* **Work required**: Of all the lines below, output only those starting at the one with "(528, 204) = (696, 197): green" and ending at the one with "(708, 198) = (821, 313): black", both ends included, exactly as written.

Scene change data
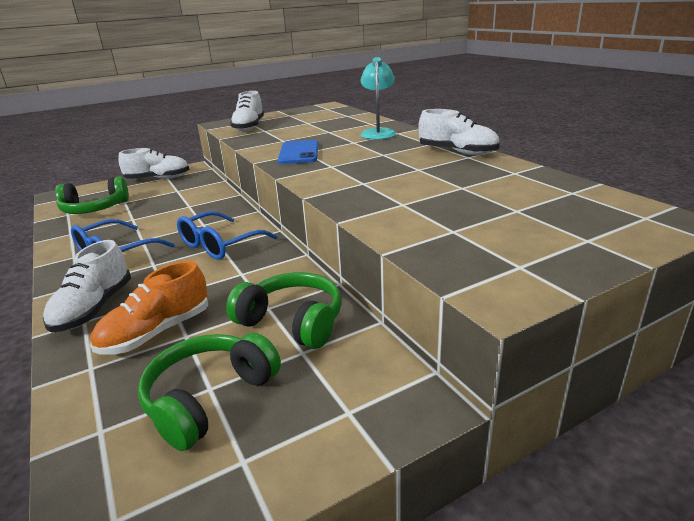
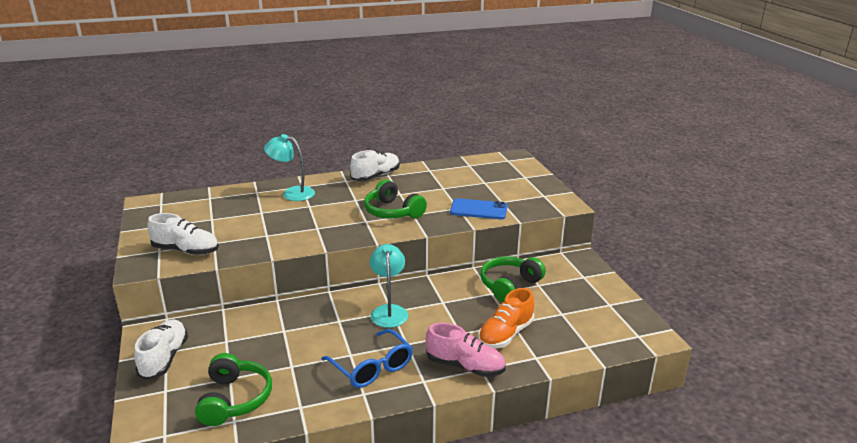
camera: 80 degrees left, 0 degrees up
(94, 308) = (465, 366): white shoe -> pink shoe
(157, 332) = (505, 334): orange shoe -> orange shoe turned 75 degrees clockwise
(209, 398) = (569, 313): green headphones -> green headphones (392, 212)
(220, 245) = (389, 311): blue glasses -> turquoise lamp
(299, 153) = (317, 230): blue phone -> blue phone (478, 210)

* * *

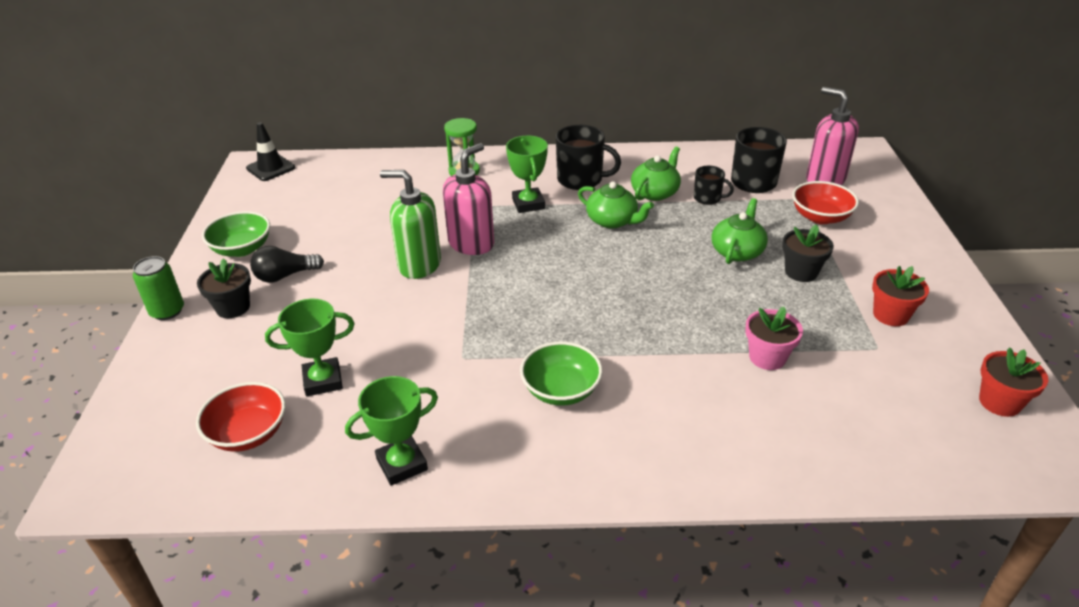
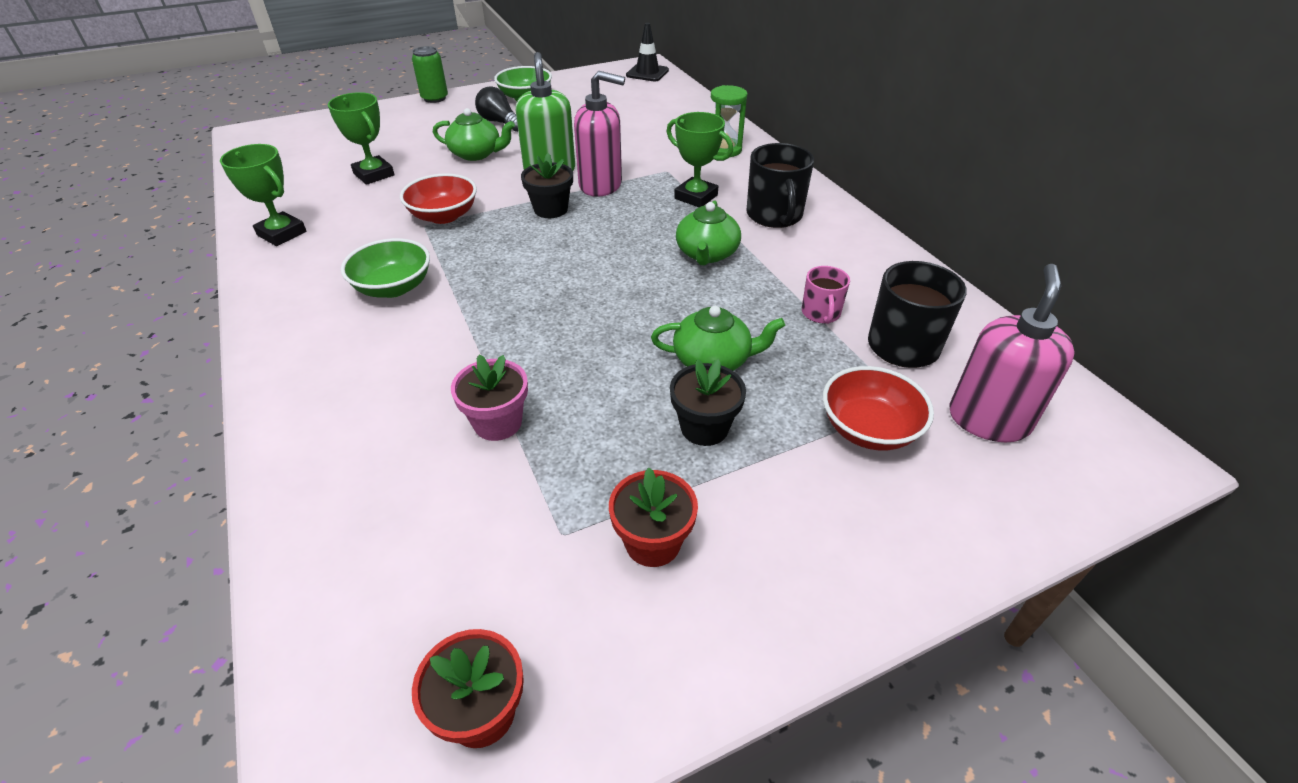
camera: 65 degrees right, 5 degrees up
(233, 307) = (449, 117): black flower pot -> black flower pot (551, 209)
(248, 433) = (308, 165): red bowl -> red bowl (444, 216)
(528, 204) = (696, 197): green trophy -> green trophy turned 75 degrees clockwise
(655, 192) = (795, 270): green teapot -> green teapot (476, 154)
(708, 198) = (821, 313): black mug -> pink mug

* **Exercise result**:
(528, 204) = (696, 197): green trophy -> green trophy turned 75 degrees clockwise
(655, 192) = (795, 270): green teapot -> green teapot (476, 154)
(708, 198) = (821, 313): black mug -> pink mug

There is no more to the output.